* What to produce
Go through the records and copy each line where the string "green" occurs.

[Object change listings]
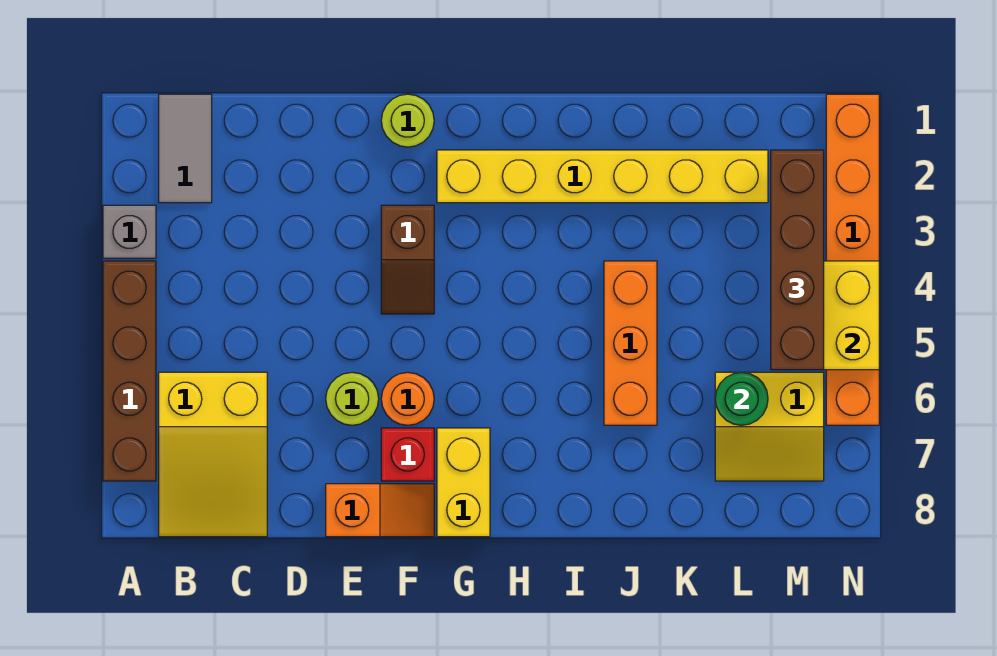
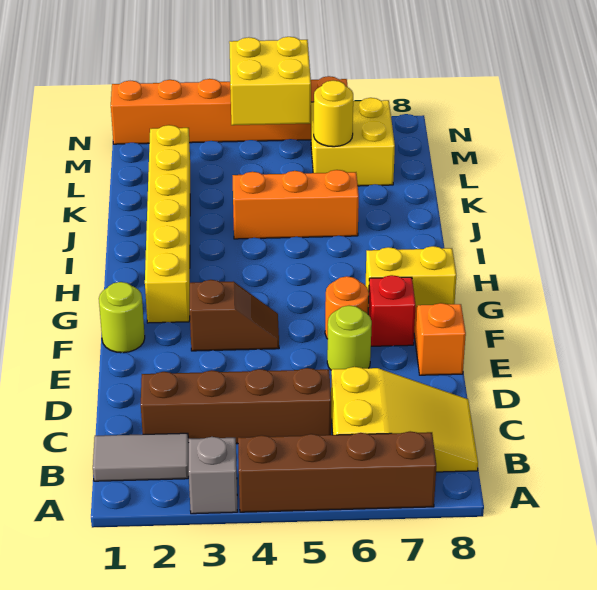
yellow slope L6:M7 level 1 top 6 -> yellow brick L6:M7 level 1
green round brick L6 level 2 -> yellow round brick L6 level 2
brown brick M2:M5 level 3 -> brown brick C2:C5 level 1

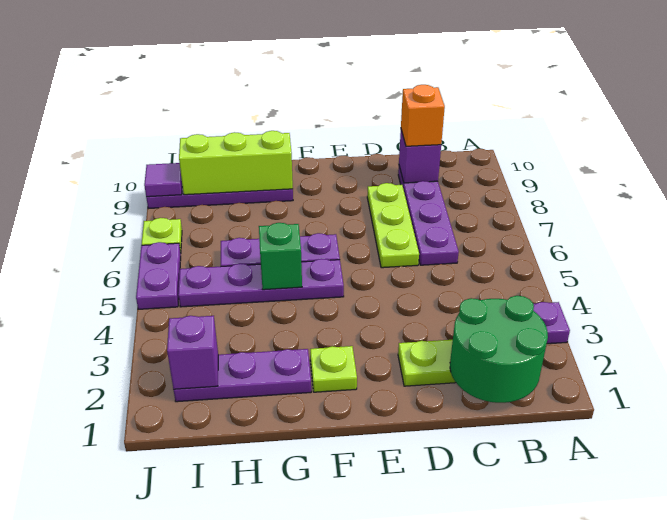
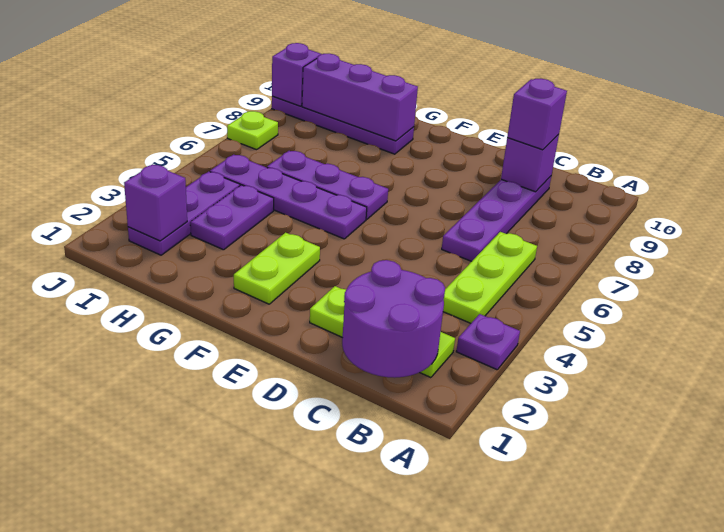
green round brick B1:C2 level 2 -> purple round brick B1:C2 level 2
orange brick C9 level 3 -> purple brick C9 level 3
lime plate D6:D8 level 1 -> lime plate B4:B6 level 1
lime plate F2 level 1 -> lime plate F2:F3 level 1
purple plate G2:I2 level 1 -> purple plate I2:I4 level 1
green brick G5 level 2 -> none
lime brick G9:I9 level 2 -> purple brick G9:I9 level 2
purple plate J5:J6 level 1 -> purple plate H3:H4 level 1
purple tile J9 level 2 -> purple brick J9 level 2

* Reply to the exercise
green round brick L6 level 2 -> yellow round brick L6 level 2
green round brick B1:C2 level 2 -> purple round brick B1:C2 level 2
green brick G5 level 2 -> none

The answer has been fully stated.